_Set task_
Can you print the material word for word, starting at its first line and ending at the line that contains "road 1 (residential): [(462,225),(228,511)]", with both of those lines included?

++++++

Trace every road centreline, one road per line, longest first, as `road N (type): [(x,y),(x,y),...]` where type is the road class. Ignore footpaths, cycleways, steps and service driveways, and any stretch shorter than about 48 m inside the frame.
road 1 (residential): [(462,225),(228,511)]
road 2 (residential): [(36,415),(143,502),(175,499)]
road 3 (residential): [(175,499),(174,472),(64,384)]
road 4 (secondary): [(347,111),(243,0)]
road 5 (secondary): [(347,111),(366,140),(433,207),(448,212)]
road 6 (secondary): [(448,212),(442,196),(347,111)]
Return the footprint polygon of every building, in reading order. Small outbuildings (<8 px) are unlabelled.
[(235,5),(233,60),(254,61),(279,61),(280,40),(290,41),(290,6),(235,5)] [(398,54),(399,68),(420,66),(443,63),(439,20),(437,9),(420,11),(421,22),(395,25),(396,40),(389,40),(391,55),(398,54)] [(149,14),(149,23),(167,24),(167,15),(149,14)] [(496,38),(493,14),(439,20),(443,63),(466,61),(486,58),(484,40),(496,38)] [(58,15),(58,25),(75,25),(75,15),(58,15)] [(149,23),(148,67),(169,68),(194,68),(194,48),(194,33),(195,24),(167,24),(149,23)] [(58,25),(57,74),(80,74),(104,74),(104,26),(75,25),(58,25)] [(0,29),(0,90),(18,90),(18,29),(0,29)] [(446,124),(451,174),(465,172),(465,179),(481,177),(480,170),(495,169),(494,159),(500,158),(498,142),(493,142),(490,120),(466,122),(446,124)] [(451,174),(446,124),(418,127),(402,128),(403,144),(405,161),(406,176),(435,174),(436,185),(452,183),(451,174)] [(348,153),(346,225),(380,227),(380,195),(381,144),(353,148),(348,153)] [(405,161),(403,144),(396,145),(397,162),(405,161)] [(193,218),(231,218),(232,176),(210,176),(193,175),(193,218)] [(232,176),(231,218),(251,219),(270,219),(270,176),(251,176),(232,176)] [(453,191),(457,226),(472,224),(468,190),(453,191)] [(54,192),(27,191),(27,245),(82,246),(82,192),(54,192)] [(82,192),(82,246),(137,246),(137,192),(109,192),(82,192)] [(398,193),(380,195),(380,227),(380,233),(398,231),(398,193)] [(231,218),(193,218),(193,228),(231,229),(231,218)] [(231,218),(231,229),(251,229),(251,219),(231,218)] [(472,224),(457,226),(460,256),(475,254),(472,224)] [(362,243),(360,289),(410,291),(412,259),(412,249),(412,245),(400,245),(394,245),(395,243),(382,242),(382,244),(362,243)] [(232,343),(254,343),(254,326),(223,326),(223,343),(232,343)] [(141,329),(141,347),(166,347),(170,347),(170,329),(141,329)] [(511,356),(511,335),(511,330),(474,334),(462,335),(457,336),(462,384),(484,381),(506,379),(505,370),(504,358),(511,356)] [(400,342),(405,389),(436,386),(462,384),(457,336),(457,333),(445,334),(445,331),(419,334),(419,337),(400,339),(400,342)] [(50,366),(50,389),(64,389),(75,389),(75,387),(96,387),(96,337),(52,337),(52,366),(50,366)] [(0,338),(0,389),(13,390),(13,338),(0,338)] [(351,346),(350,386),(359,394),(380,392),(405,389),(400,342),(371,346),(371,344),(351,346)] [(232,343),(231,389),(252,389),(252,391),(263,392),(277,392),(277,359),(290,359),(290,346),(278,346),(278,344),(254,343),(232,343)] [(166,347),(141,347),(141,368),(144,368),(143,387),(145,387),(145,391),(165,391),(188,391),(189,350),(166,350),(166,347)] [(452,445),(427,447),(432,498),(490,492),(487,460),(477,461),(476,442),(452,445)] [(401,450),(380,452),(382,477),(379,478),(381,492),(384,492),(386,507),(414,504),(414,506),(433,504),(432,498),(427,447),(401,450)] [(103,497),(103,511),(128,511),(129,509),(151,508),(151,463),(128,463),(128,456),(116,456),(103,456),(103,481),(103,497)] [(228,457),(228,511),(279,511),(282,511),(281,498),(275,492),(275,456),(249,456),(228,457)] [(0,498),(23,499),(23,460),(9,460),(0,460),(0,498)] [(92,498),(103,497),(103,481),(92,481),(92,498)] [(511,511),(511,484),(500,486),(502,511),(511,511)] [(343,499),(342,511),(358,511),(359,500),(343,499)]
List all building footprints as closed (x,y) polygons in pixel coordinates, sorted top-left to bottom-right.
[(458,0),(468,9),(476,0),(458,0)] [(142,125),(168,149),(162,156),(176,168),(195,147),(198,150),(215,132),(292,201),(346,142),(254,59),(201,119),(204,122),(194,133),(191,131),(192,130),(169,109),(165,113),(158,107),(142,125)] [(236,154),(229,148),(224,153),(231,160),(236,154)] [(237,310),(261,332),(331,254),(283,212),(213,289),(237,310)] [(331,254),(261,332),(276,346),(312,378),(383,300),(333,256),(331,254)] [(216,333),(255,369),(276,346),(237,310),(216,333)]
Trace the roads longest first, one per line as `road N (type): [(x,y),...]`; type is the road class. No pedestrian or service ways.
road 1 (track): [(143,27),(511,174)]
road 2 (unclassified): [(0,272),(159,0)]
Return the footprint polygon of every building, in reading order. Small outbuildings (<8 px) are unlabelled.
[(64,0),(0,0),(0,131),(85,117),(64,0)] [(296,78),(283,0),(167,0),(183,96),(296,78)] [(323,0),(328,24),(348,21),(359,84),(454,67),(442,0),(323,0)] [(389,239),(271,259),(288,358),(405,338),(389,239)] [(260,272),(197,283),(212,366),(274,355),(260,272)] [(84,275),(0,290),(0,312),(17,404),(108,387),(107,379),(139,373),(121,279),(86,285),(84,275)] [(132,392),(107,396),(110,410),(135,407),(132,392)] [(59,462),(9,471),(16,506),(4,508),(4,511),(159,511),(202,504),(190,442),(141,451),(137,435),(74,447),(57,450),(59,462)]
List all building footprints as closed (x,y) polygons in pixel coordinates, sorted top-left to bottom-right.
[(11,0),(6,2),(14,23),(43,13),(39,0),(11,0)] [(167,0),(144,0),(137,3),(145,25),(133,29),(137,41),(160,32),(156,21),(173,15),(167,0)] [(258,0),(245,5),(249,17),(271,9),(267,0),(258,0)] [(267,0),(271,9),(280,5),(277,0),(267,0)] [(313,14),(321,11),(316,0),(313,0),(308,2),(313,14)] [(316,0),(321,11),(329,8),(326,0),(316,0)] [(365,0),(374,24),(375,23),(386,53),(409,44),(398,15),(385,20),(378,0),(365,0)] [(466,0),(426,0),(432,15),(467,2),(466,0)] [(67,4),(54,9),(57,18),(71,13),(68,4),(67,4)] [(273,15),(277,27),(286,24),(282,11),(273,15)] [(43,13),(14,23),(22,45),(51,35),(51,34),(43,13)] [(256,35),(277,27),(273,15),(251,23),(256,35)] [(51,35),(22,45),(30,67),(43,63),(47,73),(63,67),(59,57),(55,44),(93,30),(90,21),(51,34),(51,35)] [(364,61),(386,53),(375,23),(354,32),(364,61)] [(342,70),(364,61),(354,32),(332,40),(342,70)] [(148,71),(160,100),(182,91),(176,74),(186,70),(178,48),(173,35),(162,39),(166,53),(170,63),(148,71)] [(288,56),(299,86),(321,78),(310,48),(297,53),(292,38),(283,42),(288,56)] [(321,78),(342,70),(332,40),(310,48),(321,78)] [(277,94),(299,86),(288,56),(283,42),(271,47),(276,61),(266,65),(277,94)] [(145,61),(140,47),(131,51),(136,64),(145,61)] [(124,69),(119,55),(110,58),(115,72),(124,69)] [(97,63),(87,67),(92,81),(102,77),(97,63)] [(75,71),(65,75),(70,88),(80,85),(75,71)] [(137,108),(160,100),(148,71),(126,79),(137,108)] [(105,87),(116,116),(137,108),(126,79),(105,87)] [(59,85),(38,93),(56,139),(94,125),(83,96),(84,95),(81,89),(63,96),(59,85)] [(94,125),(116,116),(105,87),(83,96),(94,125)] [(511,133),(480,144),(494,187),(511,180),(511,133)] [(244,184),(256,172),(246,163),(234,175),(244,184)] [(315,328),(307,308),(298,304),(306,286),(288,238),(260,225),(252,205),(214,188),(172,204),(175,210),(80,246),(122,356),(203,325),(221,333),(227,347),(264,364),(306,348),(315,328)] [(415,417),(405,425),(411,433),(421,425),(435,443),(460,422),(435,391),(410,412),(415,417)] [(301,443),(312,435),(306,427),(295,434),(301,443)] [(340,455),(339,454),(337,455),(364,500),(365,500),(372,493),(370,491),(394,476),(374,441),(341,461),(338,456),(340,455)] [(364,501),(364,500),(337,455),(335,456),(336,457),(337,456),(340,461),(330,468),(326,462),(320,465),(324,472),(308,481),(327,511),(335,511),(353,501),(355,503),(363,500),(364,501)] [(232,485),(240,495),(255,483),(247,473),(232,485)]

++++++

_Problem solution_
Trace every road centreline, one road per line, longest first, as `road N (type): [(x,y),(x,y),...]` where type is the road class. Ignore footpaths, cycleways, steps and service driveways, and any stretch shorter than about 48 m inside the frame.
road 1 (residential): [(462,225),(228,511)]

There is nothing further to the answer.